Problem statement
Below are lines of data, and only some are wanted. Please repeat exactly those from the line that has "D10: schottky SS34" through the line that has "D11: schottky BAT85".

Task inputs
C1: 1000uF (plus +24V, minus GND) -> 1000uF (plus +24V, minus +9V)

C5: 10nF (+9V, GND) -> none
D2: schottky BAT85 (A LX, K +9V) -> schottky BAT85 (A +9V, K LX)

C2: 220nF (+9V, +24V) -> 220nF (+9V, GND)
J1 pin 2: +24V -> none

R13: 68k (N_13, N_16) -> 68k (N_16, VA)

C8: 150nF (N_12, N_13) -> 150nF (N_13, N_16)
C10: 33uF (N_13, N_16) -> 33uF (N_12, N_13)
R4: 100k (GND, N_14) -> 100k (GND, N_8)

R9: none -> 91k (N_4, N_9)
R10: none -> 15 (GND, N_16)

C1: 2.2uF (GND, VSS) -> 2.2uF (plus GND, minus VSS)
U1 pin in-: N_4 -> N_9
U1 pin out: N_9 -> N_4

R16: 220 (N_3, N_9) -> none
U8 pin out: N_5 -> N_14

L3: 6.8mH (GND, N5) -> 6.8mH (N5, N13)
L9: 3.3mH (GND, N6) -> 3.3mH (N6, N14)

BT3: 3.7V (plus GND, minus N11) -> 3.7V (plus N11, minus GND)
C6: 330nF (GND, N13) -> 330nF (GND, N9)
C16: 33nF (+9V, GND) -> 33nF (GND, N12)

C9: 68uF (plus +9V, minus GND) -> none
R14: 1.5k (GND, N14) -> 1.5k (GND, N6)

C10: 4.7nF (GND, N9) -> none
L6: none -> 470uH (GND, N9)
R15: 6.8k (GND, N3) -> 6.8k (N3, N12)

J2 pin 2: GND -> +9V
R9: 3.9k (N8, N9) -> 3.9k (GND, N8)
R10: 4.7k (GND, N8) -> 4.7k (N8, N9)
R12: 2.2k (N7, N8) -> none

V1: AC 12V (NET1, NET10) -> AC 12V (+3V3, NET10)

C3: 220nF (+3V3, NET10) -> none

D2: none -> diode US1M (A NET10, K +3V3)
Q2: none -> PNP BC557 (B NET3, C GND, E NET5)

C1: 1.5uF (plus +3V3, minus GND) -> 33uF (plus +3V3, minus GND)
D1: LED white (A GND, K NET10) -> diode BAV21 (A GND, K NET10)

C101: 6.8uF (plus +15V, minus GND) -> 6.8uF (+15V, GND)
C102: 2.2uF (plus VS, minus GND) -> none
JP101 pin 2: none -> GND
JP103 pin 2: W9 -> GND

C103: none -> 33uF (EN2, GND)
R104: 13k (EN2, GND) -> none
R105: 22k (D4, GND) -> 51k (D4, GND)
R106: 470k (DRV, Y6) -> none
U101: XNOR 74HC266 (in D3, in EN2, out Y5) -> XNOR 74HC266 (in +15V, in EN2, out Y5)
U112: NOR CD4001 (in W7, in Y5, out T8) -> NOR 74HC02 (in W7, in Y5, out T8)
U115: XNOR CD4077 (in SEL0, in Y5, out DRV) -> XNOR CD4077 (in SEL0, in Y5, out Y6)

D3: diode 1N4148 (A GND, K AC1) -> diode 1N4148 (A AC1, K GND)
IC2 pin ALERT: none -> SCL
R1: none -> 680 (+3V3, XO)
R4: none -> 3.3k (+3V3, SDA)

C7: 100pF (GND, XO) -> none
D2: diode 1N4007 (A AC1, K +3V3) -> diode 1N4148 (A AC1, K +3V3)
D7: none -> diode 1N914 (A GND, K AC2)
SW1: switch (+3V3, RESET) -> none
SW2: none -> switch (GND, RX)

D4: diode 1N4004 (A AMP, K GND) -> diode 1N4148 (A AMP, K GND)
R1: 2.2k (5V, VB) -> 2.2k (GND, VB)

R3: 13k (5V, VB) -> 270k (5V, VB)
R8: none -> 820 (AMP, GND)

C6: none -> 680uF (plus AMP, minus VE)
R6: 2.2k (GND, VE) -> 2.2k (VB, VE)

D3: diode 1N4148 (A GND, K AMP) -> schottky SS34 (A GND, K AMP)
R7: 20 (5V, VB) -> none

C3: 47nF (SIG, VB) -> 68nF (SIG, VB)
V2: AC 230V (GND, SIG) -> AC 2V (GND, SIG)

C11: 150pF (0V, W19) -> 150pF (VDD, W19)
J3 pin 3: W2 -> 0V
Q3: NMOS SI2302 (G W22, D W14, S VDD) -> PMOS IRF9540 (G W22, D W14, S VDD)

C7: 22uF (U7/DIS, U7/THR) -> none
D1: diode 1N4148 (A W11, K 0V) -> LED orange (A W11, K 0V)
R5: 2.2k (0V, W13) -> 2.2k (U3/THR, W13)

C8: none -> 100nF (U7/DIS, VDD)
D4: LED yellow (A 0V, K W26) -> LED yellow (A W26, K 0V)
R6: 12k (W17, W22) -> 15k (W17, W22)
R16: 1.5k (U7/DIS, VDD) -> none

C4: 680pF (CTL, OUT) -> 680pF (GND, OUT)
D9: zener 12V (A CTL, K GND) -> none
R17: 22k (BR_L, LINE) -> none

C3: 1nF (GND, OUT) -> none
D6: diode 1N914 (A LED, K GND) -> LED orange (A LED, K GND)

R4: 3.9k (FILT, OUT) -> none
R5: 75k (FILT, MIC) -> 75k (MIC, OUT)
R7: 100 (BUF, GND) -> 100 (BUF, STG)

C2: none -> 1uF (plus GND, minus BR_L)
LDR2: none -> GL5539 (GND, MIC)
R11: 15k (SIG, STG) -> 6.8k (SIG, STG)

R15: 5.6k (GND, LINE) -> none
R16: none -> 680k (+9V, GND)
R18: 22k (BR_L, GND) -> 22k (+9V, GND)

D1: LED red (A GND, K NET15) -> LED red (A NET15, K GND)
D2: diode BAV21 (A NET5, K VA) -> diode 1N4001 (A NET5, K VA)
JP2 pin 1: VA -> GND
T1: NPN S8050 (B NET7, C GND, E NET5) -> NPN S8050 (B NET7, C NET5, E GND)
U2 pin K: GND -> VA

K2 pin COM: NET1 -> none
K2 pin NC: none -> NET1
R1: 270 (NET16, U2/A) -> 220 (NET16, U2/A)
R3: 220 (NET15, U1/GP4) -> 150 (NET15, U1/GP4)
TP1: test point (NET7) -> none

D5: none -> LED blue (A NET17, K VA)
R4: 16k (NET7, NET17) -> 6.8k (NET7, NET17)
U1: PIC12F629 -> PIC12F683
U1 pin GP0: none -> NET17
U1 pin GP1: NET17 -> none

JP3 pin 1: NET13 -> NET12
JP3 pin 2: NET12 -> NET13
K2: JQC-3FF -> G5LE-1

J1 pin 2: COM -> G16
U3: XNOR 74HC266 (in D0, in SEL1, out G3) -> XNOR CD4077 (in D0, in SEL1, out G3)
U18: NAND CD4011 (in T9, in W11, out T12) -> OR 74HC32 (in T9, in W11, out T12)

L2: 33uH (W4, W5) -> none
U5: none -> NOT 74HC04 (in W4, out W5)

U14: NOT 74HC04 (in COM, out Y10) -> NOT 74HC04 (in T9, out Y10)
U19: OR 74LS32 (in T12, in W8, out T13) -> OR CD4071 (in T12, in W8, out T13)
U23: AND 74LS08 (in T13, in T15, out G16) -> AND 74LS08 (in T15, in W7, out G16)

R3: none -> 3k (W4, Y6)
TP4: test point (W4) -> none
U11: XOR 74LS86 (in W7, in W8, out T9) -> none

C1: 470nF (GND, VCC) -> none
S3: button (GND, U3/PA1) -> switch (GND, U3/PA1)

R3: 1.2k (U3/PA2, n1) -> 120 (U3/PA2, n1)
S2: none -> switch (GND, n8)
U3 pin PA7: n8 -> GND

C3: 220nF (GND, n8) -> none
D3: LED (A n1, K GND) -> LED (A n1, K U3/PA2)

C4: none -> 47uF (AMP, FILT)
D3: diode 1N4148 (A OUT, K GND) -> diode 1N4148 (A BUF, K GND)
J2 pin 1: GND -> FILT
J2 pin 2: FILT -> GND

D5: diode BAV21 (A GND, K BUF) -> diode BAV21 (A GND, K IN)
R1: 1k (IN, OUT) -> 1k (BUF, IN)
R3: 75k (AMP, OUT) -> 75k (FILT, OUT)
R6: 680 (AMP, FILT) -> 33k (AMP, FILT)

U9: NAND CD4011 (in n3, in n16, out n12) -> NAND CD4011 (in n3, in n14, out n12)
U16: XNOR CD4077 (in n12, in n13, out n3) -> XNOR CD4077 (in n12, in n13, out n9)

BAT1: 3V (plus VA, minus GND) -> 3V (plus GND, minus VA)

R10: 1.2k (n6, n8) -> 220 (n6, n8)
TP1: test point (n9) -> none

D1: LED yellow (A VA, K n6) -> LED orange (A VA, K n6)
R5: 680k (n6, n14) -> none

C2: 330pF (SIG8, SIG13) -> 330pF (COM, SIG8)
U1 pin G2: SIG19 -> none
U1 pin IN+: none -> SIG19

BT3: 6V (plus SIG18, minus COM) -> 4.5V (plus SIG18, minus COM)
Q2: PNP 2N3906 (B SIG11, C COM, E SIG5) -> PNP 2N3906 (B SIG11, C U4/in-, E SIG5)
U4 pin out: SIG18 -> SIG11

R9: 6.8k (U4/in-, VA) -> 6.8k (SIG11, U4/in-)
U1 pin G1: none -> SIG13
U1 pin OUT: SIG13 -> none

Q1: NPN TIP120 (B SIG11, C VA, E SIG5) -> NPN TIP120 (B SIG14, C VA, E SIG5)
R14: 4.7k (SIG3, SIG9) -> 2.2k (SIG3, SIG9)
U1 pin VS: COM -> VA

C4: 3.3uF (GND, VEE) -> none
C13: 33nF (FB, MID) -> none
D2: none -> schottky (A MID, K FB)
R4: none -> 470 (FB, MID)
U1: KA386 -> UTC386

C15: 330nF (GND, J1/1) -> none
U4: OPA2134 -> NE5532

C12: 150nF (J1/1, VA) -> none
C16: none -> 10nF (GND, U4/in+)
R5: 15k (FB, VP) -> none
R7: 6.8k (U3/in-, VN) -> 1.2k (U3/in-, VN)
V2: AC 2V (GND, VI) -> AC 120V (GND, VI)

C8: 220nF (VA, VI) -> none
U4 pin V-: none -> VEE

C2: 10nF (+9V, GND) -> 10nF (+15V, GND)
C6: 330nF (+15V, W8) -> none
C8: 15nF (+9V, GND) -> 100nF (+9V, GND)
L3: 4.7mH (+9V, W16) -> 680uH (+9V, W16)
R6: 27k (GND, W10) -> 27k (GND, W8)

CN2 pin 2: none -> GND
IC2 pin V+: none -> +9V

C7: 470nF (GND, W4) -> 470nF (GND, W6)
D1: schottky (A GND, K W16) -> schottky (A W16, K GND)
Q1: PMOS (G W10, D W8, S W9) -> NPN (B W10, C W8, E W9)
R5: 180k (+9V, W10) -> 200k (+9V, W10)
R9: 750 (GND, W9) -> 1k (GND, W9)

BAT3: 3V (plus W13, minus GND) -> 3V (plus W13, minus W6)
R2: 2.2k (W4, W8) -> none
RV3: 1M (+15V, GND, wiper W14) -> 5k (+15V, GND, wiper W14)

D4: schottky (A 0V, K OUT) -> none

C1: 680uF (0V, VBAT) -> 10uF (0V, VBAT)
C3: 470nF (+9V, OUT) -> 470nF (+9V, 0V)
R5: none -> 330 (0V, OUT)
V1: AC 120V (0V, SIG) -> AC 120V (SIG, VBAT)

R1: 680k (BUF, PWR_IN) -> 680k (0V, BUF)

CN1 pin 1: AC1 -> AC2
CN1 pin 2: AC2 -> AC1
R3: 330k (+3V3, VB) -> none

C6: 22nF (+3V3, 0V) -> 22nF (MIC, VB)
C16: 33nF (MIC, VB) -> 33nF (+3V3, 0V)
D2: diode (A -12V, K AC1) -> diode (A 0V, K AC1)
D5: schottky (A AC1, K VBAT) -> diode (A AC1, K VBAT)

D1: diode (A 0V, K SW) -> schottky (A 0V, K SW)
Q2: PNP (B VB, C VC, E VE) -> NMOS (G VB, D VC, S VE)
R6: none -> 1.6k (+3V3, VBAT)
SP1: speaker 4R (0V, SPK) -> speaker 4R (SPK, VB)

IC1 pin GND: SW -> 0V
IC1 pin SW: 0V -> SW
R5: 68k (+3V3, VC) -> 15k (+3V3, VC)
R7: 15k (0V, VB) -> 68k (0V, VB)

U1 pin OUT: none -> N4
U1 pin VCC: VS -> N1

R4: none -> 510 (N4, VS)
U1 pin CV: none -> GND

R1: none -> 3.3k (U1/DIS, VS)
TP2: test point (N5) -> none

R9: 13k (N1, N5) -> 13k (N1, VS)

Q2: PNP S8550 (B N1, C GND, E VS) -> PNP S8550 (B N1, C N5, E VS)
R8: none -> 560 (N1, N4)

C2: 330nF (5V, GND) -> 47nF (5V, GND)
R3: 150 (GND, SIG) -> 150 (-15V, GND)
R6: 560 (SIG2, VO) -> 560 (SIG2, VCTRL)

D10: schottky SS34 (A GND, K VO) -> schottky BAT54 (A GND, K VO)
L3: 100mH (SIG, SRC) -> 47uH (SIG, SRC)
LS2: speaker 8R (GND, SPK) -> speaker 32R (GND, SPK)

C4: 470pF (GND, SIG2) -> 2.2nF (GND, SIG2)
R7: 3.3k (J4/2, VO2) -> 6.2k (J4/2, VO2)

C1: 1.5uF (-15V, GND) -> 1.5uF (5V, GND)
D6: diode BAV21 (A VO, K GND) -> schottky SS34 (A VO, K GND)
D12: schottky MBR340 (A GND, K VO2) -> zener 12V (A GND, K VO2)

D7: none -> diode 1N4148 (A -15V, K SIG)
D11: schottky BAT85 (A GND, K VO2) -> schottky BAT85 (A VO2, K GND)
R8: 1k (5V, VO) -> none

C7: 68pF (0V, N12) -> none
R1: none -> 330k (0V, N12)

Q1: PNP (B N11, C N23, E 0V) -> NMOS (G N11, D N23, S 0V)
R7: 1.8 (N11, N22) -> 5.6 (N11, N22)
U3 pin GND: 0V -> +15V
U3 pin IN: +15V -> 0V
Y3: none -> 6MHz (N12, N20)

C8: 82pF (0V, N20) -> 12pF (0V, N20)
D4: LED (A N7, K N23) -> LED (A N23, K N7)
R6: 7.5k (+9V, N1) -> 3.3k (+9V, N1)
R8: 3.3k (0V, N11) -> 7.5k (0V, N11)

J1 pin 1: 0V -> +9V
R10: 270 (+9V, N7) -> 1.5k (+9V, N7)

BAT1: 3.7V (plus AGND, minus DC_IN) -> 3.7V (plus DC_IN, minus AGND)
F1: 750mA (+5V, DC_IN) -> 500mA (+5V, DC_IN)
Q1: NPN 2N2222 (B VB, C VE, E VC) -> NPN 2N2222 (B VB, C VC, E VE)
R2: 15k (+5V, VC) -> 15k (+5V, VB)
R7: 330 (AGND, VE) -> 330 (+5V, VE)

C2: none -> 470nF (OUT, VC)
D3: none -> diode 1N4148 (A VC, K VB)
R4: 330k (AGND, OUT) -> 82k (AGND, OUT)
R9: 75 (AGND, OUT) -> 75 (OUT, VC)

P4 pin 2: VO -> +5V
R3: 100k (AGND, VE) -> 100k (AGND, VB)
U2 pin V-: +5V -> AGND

Output of the task
D10: schottky SS34 (A GND, K VO) -> schottky BAT54 (A GND, K VO)
L3: 100mH (SIG, SRC) -> 47uH (SIG, SRC)
LS2: speaker 8R (GND, SPK) -> speaker 32R (GND, SPK)

C4: 470pF (GND, SIG2) -> 2.2nF (GND, SIG2)
R7: 3.3k (J4/2, VO2) -> 6.2k (J4/2, VO2)

C1: 1.5uF (-15V, GND) -> 1.5uF (5V, GND)
D6: diode BAV21 (A VO, K GND) -> schottky SS34 (A VO, K GND)
D12: schottky MBR340 (A GND, K VO2) -> zener 12V (A GND, K VO2)

D7: none -> diode 1N4148 (A -15V, K SIG)
D11: schottky BAT85 (A GND, K VO2) -> schottky BAT85 (A VO2, K GND)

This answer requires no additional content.